• _GIVEN DATA_:
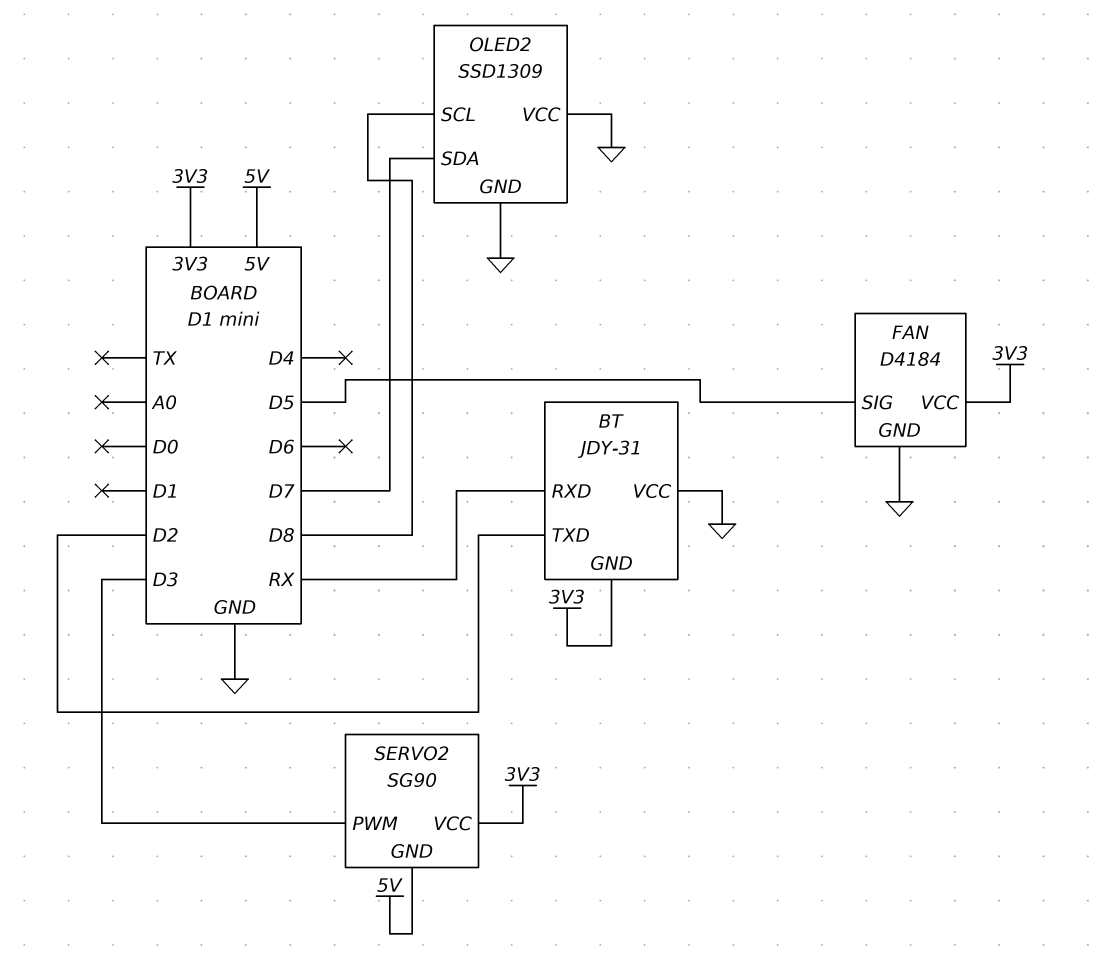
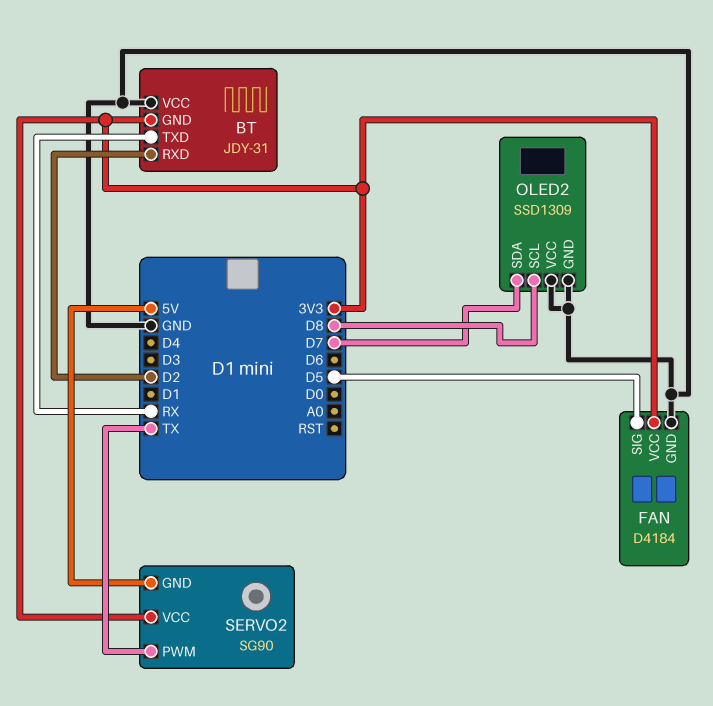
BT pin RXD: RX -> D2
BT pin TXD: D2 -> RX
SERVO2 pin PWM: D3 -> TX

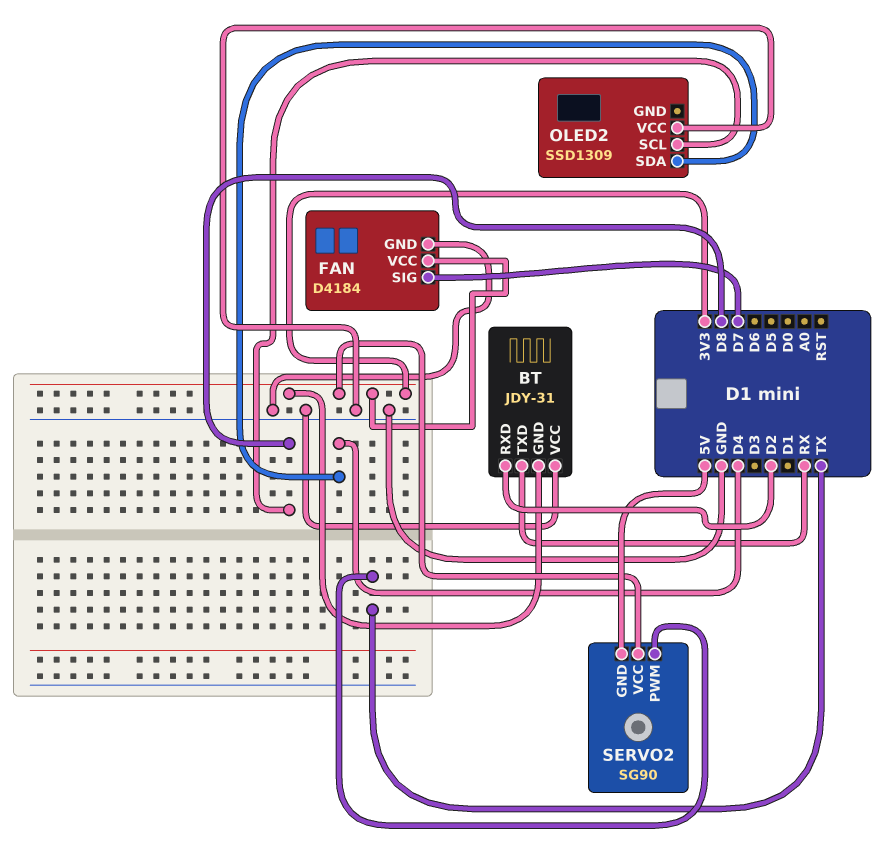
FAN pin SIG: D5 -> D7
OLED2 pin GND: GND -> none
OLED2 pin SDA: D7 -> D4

• _EXERCISE OBJECTIVE_: Reproduce the line containing "FAN pin SIG: D5 -> D7" and every line after it. Stop at the last line of the records, and add nothing.

• _COMPLETED TASK_:
FAN pin SIG: D5 -> D7
OLED2 pin GND: GND -> none
OLED2 pin SDA: D7 -> D4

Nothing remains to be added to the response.